Transcribe the records word for word, starting at their first line and stopping after the line that contains "Identify the location of vacant region".

• [A run of records]
=====

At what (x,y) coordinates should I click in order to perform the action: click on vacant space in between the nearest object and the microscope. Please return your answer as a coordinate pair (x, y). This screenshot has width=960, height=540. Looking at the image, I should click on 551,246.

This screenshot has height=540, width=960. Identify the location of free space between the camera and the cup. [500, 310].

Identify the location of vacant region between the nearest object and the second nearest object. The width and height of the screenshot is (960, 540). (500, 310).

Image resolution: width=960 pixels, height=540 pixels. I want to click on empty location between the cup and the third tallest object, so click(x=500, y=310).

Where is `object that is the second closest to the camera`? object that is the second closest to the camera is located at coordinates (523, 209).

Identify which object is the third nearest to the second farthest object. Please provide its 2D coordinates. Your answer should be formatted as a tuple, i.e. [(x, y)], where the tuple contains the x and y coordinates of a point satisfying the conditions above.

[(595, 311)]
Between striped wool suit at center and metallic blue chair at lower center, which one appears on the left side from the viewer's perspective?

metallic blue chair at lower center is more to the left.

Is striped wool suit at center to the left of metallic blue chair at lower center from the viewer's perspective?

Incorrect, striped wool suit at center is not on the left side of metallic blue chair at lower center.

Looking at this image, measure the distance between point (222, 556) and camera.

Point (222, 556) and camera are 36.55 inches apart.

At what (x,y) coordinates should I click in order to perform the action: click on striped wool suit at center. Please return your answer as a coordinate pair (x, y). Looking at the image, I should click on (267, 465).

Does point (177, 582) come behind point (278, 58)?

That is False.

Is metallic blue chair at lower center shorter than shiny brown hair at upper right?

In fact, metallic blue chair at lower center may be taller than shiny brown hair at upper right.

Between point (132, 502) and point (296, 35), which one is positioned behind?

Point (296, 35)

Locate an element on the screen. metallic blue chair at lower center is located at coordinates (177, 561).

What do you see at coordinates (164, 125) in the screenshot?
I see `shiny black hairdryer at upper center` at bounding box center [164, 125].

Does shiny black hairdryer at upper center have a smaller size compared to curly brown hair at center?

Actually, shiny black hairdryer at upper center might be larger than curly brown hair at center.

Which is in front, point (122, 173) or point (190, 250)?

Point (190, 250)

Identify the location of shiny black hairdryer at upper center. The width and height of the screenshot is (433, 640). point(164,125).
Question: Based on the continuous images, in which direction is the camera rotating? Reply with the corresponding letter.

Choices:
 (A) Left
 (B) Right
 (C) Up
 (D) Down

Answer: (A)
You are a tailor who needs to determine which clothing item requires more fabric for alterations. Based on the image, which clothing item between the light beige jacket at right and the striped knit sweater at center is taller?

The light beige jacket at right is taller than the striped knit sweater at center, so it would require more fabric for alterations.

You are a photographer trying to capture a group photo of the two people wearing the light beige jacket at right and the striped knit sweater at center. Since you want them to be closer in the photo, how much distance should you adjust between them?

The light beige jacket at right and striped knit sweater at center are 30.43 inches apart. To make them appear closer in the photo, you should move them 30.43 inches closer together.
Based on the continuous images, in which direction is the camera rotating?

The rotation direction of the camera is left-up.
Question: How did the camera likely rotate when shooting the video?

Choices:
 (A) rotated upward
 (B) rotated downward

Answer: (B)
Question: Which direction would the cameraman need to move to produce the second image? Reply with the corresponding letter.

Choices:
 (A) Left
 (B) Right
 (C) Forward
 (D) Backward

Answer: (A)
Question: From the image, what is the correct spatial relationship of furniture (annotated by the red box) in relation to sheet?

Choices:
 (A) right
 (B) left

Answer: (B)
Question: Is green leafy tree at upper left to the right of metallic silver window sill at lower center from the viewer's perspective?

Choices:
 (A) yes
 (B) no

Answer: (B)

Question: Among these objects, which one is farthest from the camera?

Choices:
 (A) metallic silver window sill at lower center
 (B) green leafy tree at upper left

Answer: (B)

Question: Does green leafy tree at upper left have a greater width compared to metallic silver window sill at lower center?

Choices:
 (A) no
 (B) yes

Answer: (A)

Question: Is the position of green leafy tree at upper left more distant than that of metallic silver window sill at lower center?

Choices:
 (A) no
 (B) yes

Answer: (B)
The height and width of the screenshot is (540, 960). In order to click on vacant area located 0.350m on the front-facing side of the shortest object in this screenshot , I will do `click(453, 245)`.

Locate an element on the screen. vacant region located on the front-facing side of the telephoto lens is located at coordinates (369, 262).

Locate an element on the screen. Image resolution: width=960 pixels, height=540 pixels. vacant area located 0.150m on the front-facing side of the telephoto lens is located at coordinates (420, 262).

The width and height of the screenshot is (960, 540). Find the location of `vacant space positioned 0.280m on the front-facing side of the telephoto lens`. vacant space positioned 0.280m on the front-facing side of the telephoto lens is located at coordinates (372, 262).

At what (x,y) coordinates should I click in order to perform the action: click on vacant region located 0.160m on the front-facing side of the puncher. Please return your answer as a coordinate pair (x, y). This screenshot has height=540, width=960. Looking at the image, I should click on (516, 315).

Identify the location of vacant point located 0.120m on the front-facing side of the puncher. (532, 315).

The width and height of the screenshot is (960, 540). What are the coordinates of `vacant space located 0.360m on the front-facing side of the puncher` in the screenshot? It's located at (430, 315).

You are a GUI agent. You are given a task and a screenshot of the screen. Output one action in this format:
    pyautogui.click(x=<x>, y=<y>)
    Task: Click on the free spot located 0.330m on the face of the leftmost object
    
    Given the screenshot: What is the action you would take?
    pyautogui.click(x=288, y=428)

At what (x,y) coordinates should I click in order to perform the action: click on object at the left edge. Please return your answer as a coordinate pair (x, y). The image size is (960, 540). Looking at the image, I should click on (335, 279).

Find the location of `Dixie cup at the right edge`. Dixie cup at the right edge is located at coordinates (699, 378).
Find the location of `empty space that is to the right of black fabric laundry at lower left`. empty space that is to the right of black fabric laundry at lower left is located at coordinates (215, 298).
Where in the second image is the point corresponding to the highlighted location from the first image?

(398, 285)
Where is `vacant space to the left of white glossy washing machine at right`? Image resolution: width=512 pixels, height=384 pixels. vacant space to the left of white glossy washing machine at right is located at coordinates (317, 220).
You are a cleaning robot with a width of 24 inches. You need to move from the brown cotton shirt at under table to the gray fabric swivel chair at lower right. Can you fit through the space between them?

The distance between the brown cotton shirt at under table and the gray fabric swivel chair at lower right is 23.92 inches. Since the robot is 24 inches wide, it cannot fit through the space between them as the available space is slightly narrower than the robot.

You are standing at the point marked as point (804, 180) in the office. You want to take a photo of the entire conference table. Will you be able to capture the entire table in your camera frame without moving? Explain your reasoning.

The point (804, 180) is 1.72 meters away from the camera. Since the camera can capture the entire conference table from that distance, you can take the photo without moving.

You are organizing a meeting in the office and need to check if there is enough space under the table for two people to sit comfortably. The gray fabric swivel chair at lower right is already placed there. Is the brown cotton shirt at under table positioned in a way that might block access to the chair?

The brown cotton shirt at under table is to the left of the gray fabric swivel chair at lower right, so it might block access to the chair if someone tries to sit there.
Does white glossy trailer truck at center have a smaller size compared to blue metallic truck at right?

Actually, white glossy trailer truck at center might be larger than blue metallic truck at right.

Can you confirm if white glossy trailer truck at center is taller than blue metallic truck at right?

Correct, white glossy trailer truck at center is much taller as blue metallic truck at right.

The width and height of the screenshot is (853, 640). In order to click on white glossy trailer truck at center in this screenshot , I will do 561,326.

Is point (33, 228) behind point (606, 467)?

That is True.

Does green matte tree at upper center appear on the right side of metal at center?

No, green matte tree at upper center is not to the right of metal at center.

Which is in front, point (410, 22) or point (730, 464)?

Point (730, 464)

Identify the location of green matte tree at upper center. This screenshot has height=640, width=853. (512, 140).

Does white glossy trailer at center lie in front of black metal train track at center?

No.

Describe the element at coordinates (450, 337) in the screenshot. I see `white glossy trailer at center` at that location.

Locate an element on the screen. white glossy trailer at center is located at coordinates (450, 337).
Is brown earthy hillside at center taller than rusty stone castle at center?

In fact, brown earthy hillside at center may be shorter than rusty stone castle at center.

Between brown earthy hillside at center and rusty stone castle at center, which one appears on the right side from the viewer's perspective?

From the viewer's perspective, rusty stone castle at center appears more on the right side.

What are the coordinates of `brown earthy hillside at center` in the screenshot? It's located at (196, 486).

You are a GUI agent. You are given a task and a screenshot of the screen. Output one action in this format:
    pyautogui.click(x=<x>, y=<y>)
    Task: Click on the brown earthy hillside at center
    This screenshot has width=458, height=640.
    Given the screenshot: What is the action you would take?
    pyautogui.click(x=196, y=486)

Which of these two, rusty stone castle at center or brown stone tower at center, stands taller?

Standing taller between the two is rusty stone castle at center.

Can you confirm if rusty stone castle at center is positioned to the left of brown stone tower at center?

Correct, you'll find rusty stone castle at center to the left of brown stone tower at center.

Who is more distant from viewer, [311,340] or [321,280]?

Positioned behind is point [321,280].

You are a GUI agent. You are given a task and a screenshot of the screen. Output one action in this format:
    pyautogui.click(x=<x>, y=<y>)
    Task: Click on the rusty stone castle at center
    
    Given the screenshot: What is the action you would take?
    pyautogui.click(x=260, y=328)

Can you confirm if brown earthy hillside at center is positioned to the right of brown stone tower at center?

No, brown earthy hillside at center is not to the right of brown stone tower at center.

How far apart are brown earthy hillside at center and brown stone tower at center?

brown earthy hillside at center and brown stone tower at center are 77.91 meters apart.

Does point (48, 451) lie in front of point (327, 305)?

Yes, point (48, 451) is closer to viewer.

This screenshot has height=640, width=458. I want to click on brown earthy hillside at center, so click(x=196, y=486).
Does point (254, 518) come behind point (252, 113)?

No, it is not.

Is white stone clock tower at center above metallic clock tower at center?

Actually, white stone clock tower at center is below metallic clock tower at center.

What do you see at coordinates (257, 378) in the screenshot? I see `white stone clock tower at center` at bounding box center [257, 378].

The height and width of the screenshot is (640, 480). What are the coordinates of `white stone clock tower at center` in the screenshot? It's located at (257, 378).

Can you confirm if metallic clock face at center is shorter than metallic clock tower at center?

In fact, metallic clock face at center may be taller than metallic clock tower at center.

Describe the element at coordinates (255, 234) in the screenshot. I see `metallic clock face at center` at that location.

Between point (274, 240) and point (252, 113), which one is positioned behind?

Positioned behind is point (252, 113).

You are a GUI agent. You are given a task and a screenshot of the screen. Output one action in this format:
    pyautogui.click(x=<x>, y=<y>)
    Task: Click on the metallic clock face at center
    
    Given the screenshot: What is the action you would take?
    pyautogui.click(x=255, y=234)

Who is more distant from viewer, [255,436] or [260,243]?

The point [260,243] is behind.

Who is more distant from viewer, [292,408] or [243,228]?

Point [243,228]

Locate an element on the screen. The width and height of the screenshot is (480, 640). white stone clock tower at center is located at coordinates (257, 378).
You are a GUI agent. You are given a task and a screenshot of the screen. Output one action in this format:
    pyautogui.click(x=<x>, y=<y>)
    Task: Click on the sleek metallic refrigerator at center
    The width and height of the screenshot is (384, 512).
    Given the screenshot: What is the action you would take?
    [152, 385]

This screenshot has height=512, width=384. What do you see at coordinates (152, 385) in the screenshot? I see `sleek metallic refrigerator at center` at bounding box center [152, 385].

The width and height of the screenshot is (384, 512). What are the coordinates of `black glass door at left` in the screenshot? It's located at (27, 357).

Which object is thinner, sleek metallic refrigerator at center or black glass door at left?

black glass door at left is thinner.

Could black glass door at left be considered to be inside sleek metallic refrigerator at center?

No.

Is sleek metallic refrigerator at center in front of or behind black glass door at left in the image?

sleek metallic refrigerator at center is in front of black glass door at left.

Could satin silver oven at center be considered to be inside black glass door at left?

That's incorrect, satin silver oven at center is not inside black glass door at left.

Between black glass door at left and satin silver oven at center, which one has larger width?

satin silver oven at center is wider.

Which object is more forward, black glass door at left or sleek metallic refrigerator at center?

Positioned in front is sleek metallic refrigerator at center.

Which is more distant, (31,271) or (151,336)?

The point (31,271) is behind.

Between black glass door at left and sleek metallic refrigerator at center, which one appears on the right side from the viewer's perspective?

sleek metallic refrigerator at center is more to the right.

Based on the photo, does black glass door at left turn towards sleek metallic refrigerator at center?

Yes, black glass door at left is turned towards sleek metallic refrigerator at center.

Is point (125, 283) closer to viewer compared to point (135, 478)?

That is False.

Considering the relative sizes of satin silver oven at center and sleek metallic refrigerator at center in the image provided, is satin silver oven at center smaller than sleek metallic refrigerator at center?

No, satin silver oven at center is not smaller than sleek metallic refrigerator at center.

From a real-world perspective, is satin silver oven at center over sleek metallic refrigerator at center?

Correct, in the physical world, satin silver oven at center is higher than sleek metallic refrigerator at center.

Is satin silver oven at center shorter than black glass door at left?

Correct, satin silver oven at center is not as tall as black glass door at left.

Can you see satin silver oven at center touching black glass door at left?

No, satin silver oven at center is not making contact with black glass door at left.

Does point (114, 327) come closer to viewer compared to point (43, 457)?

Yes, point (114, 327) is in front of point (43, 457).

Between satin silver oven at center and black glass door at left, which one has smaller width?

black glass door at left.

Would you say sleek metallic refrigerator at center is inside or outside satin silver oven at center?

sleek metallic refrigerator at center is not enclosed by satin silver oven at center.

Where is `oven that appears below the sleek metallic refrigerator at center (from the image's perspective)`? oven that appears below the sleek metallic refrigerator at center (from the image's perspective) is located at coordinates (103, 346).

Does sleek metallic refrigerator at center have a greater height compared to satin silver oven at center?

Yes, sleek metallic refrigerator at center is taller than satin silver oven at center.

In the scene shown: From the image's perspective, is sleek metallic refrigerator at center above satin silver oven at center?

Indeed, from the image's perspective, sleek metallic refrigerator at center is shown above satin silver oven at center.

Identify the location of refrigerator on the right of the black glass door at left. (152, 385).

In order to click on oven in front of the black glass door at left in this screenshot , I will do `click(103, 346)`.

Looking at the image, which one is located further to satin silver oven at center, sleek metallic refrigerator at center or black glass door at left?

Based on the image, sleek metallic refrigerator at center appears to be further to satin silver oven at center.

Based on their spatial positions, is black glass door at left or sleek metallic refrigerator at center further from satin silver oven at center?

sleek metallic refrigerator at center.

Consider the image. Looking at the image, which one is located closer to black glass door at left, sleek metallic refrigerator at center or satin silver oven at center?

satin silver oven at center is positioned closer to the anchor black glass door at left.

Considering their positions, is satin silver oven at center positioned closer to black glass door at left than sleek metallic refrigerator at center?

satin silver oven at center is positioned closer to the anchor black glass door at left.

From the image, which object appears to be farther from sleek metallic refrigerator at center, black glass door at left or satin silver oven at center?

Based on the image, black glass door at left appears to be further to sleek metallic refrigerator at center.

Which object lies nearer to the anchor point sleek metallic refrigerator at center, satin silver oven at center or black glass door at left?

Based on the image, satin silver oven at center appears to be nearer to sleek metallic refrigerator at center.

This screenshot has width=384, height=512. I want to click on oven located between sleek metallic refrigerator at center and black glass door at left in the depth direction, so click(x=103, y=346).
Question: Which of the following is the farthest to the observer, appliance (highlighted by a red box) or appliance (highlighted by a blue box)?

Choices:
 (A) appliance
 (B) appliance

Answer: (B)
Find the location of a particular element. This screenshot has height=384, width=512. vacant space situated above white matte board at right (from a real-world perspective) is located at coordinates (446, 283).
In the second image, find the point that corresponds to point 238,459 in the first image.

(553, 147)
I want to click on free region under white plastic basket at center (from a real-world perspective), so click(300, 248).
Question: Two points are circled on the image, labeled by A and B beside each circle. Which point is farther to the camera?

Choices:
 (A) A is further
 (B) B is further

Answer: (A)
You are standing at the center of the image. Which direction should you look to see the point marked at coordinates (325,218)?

=====

• [ANSWER TO THIS TASK]
At what (x,y) coordinates should I click in order to perform the action: click on vacant space in between the nearest object and the microscope. Please return your answer as a coordinate pair (x, y). This screenshot has width=960, height=540. Looking at the image, I should click on 551,246.

This screenshot has height=540, width=960. Identify the location of free space between the camera and the cup. [500, 310].

Identify the location of vacant region between the nearest object and the second nearest object. The width and height of the screenshot is (960, 540). (500, 310).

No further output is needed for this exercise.